*** MATERIAL PROVIDED ***
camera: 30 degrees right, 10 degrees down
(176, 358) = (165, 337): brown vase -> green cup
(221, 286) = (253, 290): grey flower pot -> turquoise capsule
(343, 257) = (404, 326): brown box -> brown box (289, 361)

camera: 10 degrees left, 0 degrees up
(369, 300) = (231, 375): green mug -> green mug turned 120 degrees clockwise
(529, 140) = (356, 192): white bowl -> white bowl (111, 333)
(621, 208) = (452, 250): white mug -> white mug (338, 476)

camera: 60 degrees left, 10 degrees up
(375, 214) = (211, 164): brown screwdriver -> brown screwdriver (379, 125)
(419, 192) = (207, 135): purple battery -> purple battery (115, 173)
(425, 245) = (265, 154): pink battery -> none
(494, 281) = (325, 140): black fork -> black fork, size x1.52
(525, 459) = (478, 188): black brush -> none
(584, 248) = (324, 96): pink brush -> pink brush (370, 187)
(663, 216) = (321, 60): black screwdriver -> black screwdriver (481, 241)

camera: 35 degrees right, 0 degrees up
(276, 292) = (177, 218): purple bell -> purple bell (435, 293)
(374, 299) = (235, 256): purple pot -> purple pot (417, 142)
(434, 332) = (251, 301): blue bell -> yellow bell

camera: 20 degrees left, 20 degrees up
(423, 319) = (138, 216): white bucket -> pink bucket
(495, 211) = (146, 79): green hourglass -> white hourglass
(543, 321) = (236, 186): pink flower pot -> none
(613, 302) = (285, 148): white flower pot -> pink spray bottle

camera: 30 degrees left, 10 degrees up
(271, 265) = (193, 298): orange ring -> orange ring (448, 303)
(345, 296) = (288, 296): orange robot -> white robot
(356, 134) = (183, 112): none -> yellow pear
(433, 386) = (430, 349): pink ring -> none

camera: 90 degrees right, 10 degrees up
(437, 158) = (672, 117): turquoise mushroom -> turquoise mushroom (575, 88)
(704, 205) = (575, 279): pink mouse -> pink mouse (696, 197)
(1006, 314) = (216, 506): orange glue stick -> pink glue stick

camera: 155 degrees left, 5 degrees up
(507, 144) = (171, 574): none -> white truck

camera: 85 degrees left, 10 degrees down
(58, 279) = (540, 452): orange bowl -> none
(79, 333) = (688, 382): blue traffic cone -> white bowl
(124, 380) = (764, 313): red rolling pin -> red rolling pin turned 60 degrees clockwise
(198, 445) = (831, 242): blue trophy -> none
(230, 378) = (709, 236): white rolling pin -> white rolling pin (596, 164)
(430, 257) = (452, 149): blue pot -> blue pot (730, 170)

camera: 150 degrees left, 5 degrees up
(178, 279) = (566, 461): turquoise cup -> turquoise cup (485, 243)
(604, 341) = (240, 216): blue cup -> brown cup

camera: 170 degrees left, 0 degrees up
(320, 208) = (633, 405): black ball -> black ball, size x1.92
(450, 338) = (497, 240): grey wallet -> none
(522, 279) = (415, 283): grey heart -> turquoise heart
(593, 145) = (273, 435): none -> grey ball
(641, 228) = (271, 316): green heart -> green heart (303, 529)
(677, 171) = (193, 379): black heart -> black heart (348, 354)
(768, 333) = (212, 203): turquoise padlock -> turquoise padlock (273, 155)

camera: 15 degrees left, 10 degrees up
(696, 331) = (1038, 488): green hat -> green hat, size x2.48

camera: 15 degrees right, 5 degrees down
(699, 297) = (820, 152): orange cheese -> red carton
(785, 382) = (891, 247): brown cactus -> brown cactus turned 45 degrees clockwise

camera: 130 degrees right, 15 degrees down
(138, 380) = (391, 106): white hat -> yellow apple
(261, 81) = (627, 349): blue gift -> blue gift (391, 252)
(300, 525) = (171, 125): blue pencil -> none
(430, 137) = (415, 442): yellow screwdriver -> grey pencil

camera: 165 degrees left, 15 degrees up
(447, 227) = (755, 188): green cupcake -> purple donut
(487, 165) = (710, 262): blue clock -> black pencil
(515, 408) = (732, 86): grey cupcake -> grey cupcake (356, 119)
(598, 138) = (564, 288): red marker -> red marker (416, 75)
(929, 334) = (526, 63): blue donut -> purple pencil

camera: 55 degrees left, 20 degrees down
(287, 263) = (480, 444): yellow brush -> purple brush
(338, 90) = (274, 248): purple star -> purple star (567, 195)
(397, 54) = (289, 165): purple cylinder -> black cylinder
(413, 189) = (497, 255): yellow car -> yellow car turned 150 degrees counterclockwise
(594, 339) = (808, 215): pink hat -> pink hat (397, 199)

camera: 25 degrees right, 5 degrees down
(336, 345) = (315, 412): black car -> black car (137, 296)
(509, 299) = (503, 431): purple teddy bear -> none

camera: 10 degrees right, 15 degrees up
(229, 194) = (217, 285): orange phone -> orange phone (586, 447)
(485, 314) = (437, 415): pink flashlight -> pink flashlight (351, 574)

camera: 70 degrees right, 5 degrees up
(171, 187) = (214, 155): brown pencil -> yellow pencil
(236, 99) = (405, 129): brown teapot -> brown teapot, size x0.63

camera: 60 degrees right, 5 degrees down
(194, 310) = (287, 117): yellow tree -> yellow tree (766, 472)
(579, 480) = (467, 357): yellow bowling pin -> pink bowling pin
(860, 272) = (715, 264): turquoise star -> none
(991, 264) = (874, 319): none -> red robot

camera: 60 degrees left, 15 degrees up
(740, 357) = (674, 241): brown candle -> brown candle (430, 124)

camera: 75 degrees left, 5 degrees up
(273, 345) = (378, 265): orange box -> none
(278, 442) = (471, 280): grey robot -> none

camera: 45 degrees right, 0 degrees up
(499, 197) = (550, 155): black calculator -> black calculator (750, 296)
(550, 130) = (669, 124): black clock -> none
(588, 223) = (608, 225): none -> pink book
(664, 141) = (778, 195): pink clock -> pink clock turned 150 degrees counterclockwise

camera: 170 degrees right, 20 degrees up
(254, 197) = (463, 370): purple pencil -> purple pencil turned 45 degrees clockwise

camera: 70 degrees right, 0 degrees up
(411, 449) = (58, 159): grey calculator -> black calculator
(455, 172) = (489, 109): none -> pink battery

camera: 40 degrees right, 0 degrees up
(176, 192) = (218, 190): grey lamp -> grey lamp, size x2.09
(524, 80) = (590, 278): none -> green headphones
*** End of MATERIAL PROVIDED ***
**WHAT YOU ARE ASKED TO DO:**
Using the records above, pull out each line where the word "ball" occurs.

**COMPLETED EXERCISE:**
(320, 208) = (633, 405): black ball -> black ball, size x1.92
(593, 145) = (273, 435): none -> grey ball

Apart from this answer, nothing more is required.